## What the task asks
Retype exactly the lines of the material below, from the one containing "pink brick B6" through the last, with both ends kept.

※ ※ ※

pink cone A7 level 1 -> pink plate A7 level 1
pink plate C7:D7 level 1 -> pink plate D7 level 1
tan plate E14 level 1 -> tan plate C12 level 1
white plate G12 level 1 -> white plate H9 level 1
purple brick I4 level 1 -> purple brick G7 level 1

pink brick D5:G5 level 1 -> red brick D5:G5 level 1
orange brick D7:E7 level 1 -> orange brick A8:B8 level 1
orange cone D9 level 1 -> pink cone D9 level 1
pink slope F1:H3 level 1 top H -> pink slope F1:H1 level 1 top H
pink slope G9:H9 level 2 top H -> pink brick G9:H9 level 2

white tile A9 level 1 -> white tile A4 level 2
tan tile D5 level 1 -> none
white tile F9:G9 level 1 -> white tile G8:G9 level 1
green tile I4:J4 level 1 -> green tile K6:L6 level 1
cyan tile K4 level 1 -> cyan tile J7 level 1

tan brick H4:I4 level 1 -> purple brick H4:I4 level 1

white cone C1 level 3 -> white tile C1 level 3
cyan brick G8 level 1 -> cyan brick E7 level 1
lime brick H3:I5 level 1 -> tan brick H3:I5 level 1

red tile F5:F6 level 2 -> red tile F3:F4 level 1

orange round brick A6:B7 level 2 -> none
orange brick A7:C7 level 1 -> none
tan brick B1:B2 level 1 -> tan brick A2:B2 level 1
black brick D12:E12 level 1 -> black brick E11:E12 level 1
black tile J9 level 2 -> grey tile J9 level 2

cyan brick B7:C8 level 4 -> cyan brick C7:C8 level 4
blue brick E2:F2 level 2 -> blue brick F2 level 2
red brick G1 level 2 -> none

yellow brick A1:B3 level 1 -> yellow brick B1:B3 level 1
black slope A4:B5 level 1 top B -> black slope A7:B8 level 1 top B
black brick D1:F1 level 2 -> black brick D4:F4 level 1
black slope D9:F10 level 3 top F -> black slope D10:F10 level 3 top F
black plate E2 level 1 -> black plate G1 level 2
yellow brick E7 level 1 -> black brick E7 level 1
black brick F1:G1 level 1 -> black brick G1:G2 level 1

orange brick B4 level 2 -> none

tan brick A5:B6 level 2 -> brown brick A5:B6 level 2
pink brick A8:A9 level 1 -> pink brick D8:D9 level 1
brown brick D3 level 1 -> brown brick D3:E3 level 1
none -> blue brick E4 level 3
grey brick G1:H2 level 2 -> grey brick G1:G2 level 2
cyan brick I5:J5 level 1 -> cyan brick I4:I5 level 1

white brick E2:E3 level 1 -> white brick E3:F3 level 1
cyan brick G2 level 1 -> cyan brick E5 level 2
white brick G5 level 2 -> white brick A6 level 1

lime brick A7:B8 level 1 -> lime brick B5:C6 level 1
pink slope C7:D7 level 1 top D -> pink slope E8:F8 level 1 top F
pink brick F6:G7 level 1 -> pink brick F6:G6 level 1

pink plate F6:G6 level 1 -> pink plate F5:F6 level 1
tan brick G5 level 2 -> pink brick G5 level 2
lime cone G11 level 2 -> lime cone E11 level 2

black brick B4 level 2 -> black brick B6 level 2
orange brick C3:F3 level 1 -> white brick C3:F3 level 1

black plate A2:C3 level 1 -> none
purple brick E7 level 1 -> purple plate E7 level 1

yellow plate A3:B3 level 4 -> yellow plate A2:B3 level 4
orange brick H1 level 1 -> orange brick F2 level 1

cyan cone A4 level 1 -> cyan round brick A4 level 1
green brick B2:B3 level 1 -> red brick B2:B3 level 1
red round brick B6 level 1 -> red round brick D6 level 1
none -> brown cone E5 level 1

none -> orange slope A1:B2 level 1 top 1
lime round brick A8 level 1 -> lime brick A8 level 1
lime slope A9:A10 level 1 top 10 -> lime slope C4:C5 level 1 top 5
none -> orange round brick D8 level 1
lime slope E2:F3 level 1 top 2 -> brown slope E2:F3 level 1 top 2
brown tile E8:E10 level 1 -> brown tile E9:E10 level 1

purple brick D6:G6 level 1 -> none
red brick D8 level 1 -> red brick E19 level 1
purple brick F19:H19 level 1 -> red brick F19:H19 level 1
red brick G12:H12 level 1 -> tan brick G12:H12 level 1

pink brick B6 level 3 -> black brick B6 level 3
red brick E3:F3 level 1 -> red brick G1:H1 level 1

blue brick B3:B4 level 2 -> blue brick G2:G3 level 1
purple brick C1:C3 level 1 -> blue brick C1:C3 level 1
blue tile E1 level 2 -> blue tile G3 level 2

※ ※ ※

## Completed exercise
pink brick B6 level 3 -> black brick B6 level 3
red brick E3:F3 level 1 -> red brick G1:H1 level 1

blue brick B3:B4 level 2 -> blue brick G2:G3 level 1
purple brick C1:C3 level 1 -> blue brick C1:C3 level 1
blue tile E1 level 2 -> blue tile G3 level 2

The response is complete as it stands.